▸ **Records contained in a dataset**
※ ※ ※

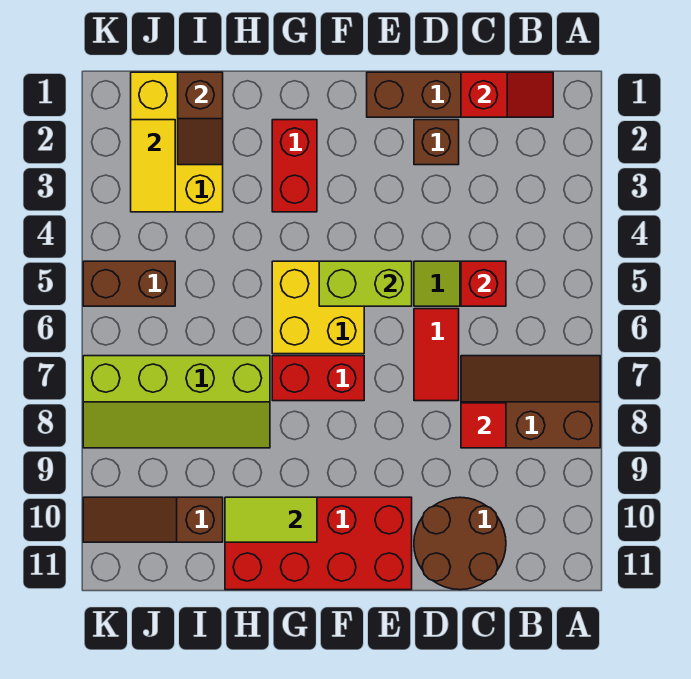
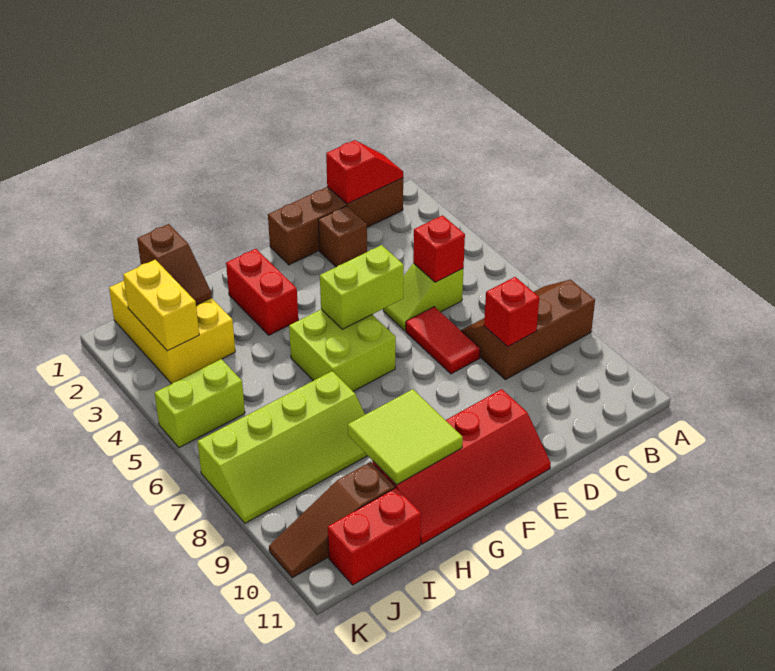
red tile C8 level 2 -> red brick C8 level 2
brown round brick C10:D11 level 1 -> none
red brick E10:H11 level 1 -> red slope E10:H11 level 1 top 10
yellow brick F5:G6 level 1 -> lime brick F5:G6 level 1
red brick F7:G7 level 1 -> red brick I11:J11 level 1
lime tile G10:H10 level 2 -> lime tile G9:H10 level 2
yellow tile J2:J3 level 2 -> yellow brick J2:J3 level 2
brown brick J5:K5 level 1 -> lime brick J5:K5 level 1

※ ※ ※

▸ **EXERCISE GOAL**
With the line containing "red brick E10:H11" as the first and the last line of the data as the final one, copy every line between them exactly, those two included.

▸ **ANSWER TO THIS PROBLEM**
red brick E10:H11 level 1 -> red slope E10:H11 level 1 top 10
yellow brick F5:G6 level 1 -> lime brick F5:G6 level 1
red brick F7:G7 level 1 -> red brick I11:J11 level 1
lime tile G10:H10 level 2 -> lime tile G9:H10 level 2
yellow tile J2:J3 level 2 -> yellow brick J2:J3 level 2
brown brick J5:K5 level 1 -> lime brick J5:K5 level 1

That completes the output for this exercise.